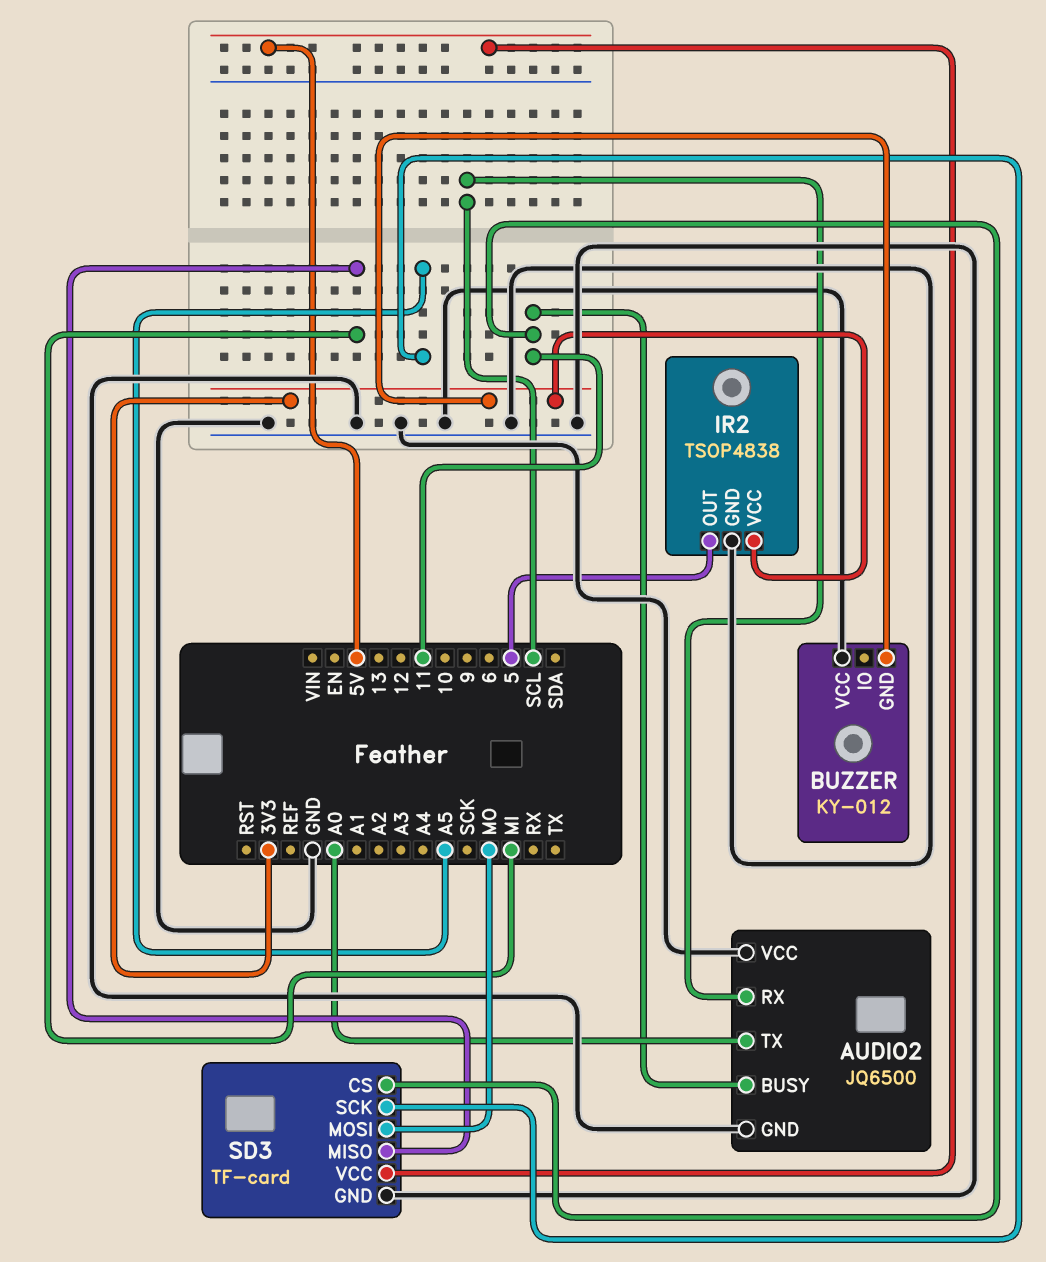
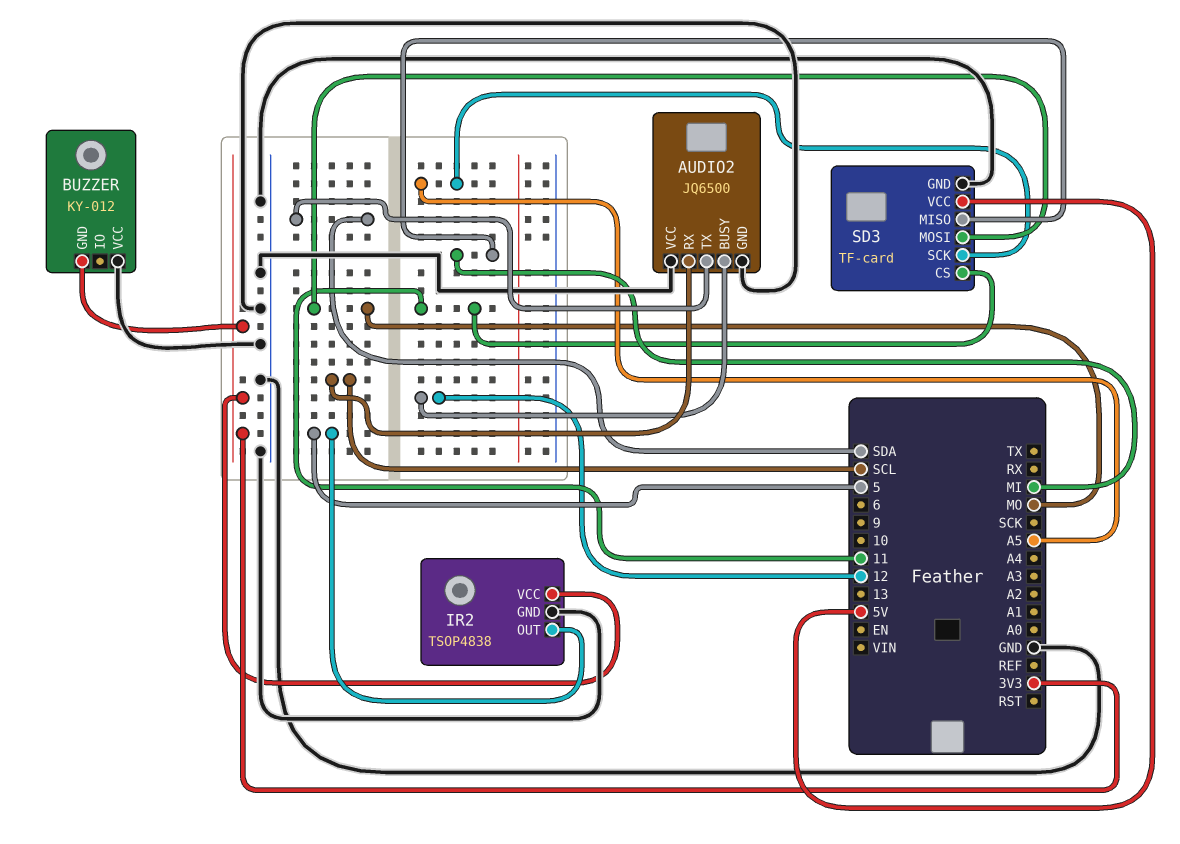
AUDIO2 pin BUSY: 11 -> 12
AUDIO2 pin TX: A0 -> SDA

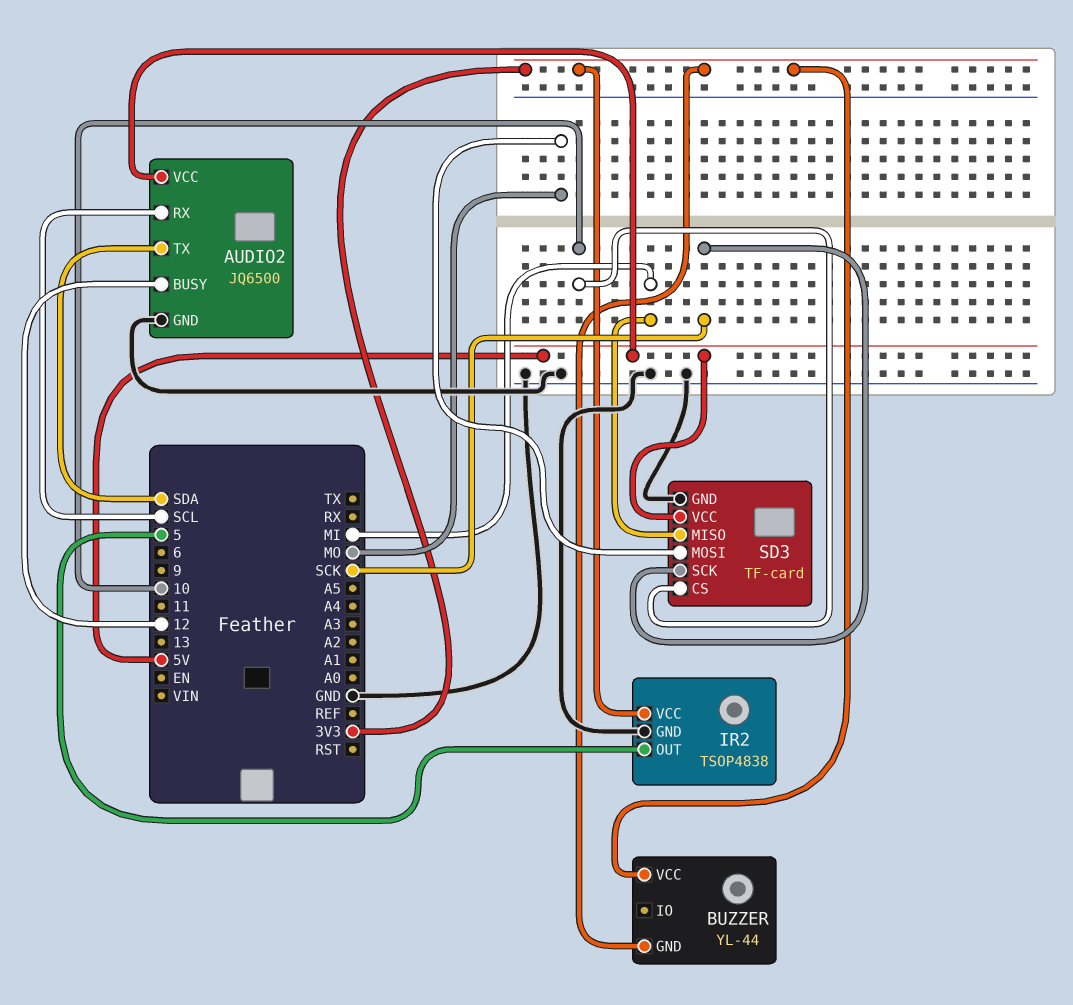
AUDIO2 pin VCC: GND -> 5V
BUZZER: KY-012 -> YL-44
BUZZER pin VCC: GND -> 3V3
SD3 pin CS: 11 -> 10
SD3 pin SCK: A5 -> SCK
*-*-*
TASK REQUIREMENTS
Your reply should be an exact copy of every line from the line with "AUDIO2 pin VCC: GND -> 5V" through the final line of the data, and nothing more.

TASK SOLUTION
AUDIO2 pin VCC: GND -> 5V
BUZZER: KY-012 -> YL-44
BUZZER pin VCC: GND -> 3V3
SD3 pin CS: 11 -> 10
SD3 pin SCK: A5 -> SCK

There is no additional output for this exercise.